- PROBLEM DETAILS:
Your answer should show every line of the material below that includes "black".

- RECORDS SUPPLIED:
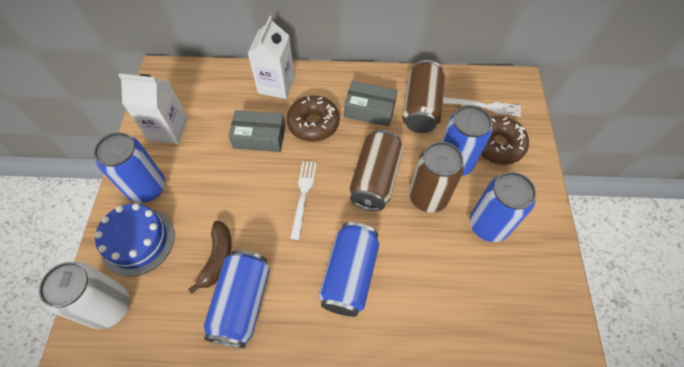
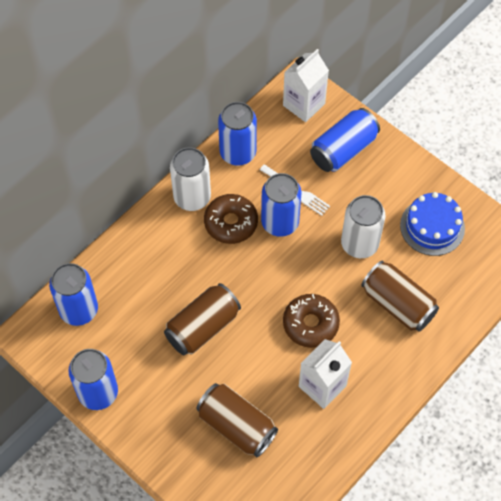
brown banana: 1 -> 0
grey box: 2 -> 0
white can: 1 -> 2
white fork: 2 -> 1

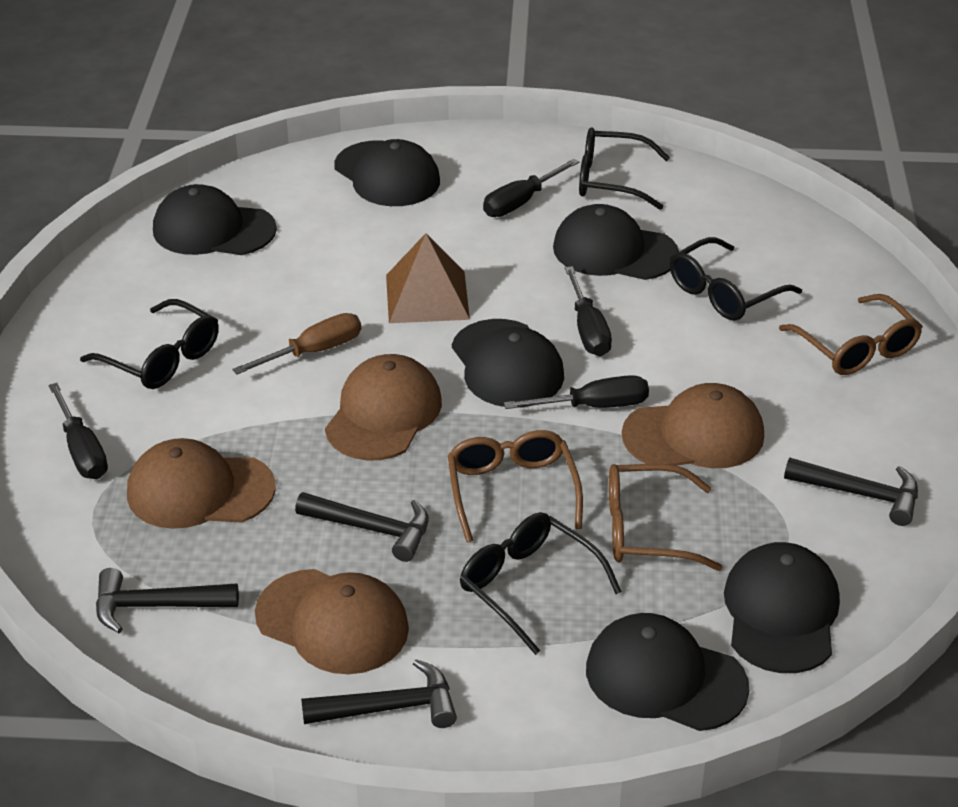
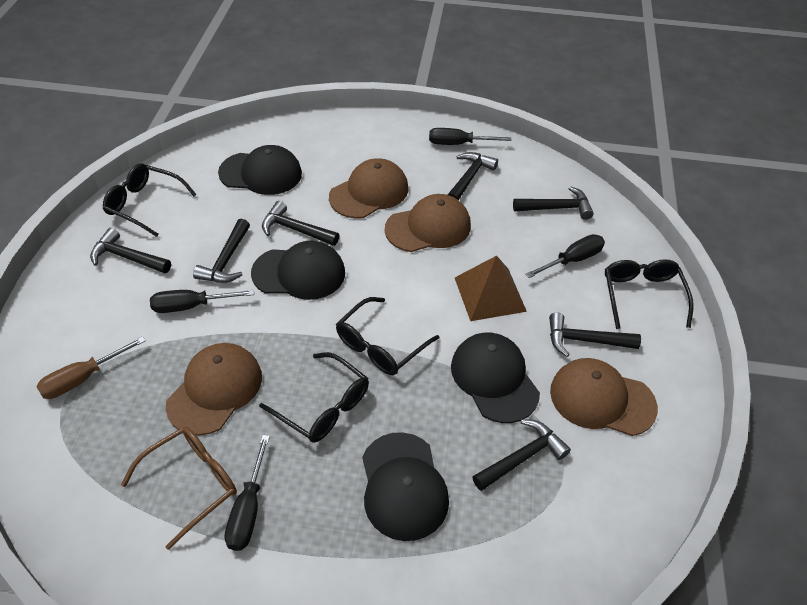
black cap: 6 -> 4
black hammer: 4 -> 7
brown glasses: 3 -> 1

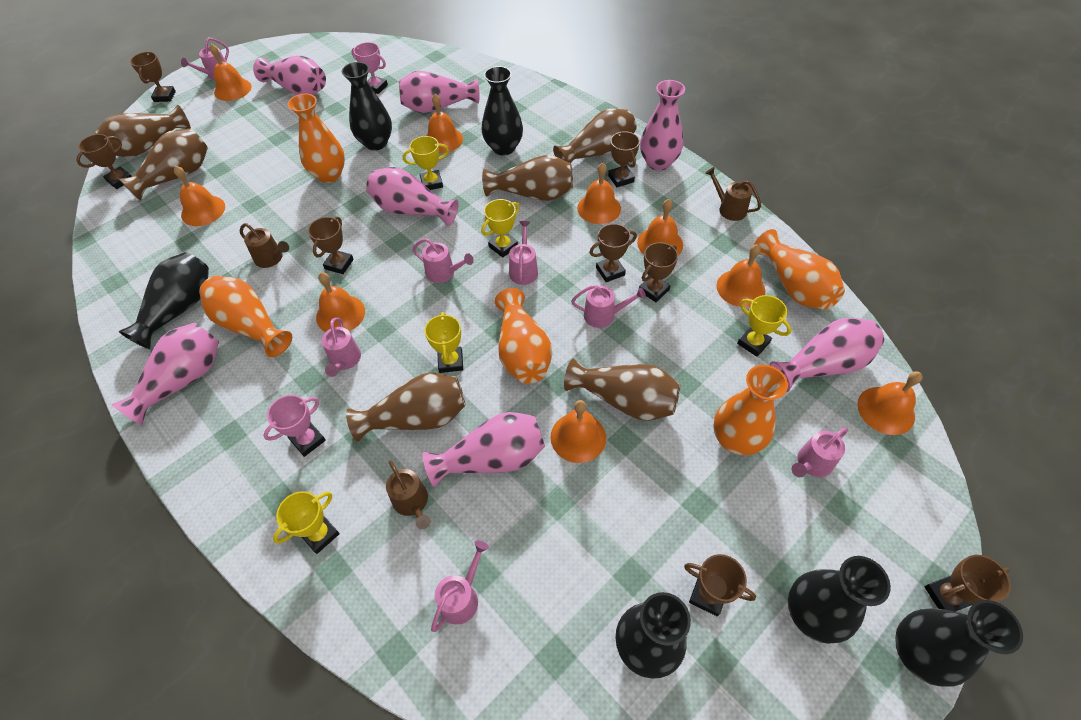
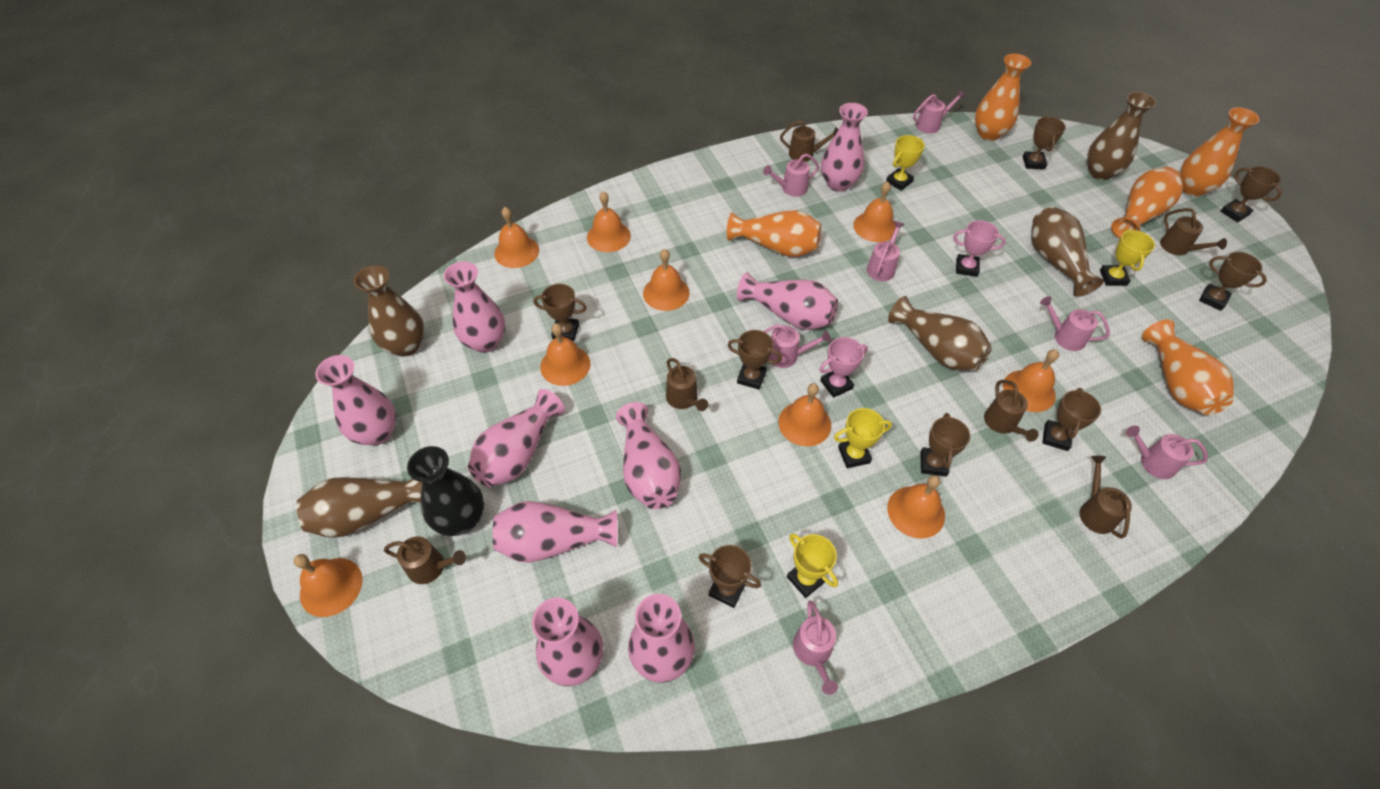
black vase: 6 -> 1
brown vase: 6 -> 5
brown watering can: 3 -> 6
pink vase: 7 -> 9
yellow trophy: 5 -> 4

- TASK ANSWER:
black cap: 6 -> 4
black hammer: 4 -> 7
black vase: 6 -> 1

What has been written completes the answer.